===== Data in this exercise

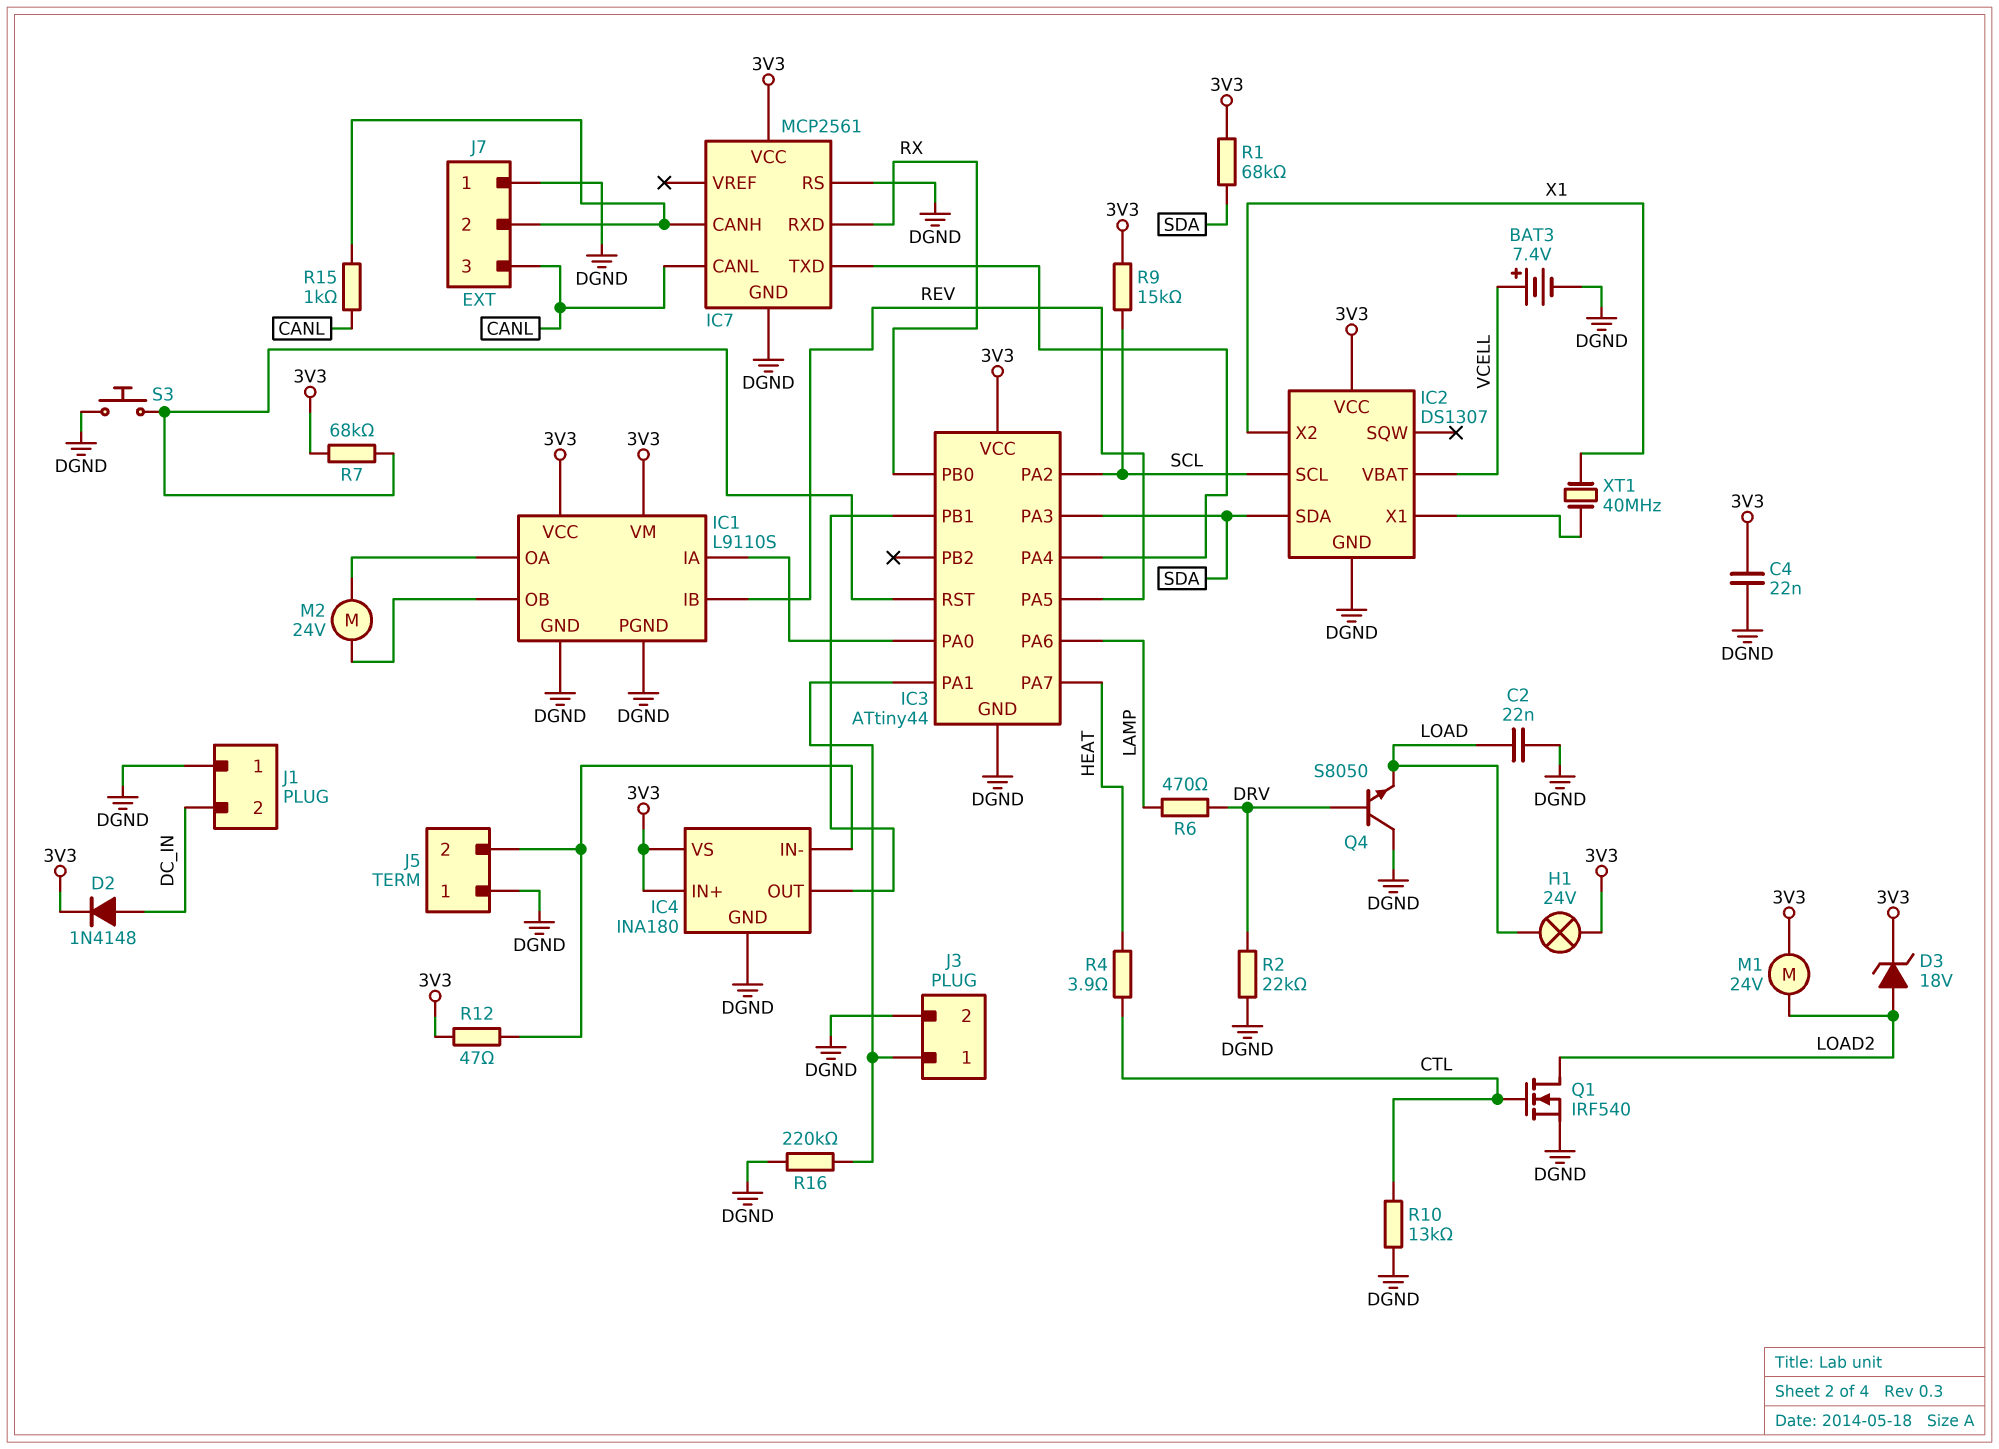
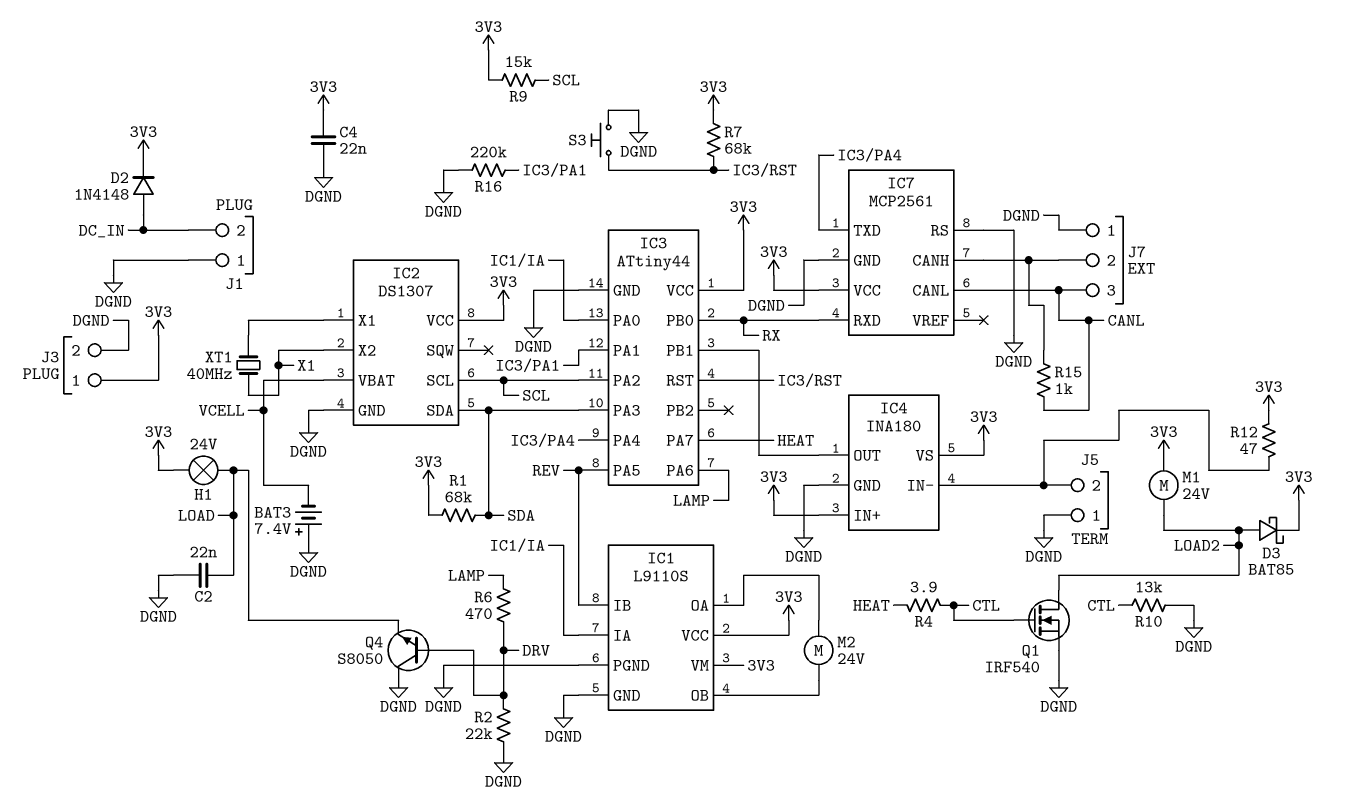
BAT3: 7.4V (plus VCELL, minus DGND) -> 7.4V (plus DGND, minus VCELL)
D3: zener 18V (A LOAD2, K 3V3) -> schottky BAT85 (A LOAD2, K 3V3)
J3 pin 1: IC3/PA1 -> 3V3

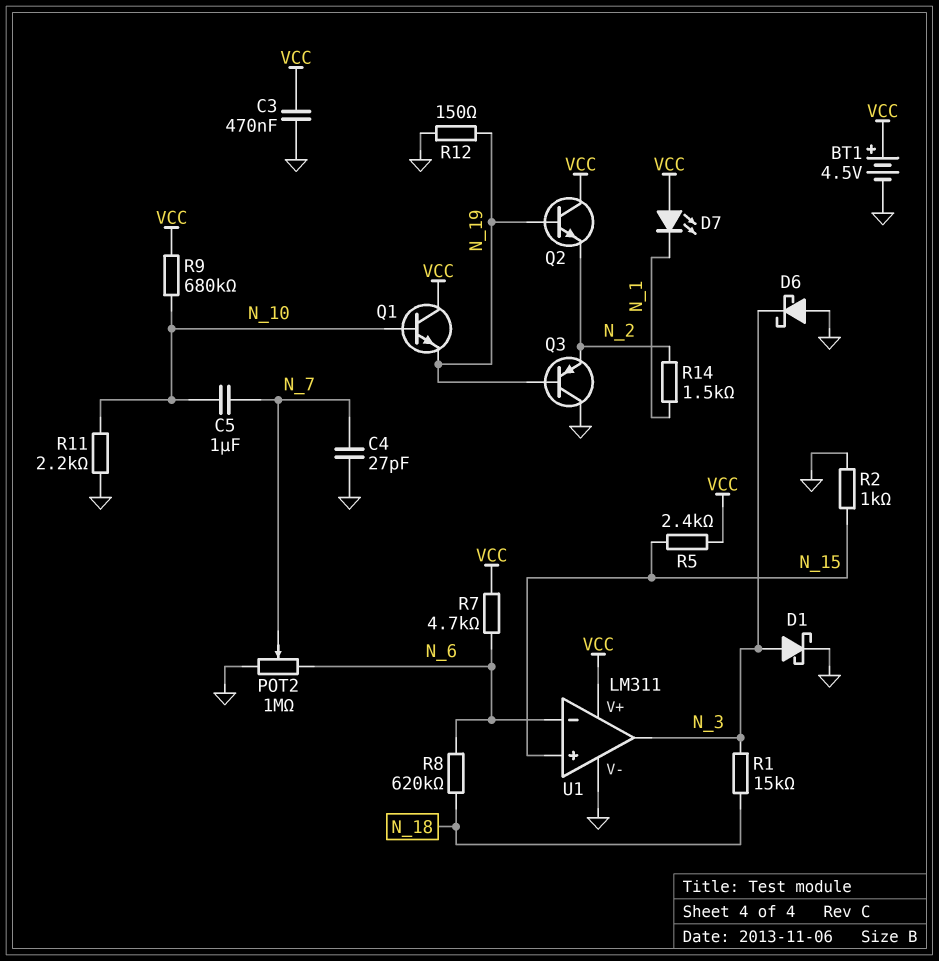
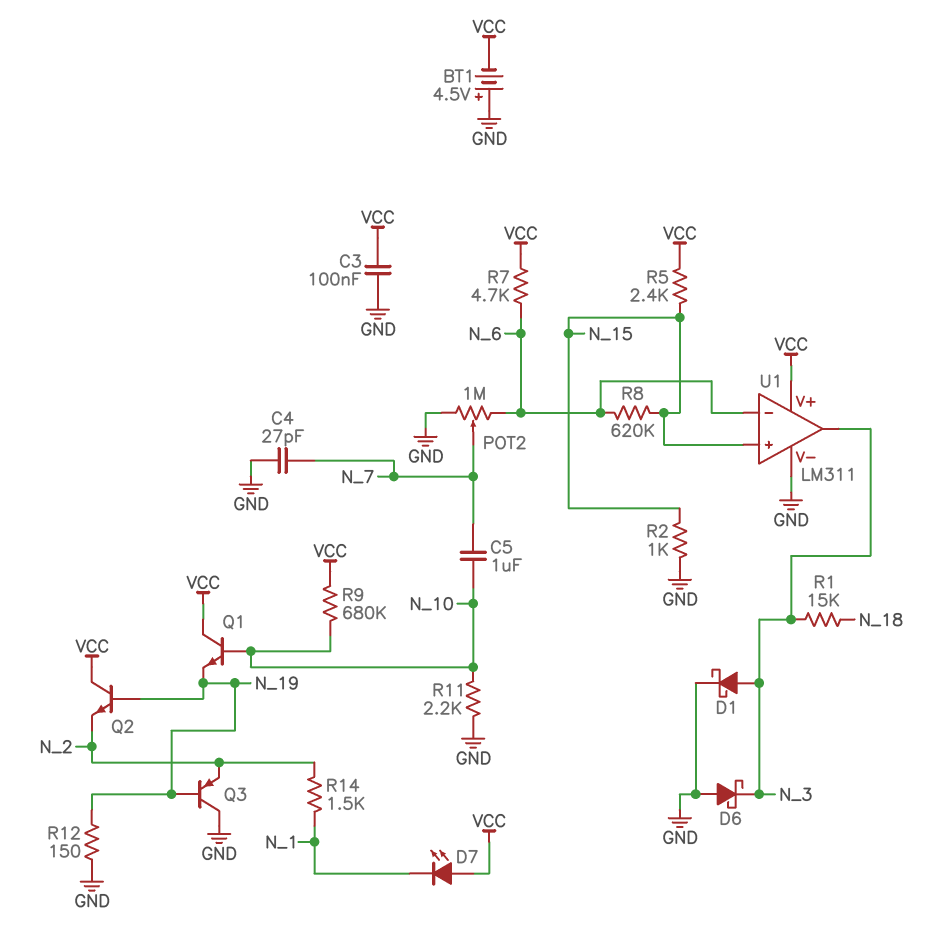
BT1: 4.5V (plus VCC, minus GND) -> 4.5V (plus GND, minus VCC)
C3: 470nF (GND, VCC) -> 100nF (GND, VCC)
R8: 620k (N_6, N_18) -> 620k (N_6, N_15)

==========

● **Aim of the task**: Would you copy each line above exactly as given, dropping any images?

● **Exercise result**:
BAT3: 7.4V (plus VCELL, minus DGND) -> 7.4V (plus DGND, minus VCELL)
D3: zener 18V (A LOAD2, K 3V3) -> schottky BAT85 (A LOAD2, K 3V3)
J3 pin 1: IC3/PA1 -> 3V3

BT1: 4.5V (plus VCC, minus GND) -> 4.5V (plus GND, minus VCC)
C3: 470nF (GND, VCC) -> 100nF (GND, VCC)
R8: 620k (N_6, N_18) -> 620k (N_6, N_15)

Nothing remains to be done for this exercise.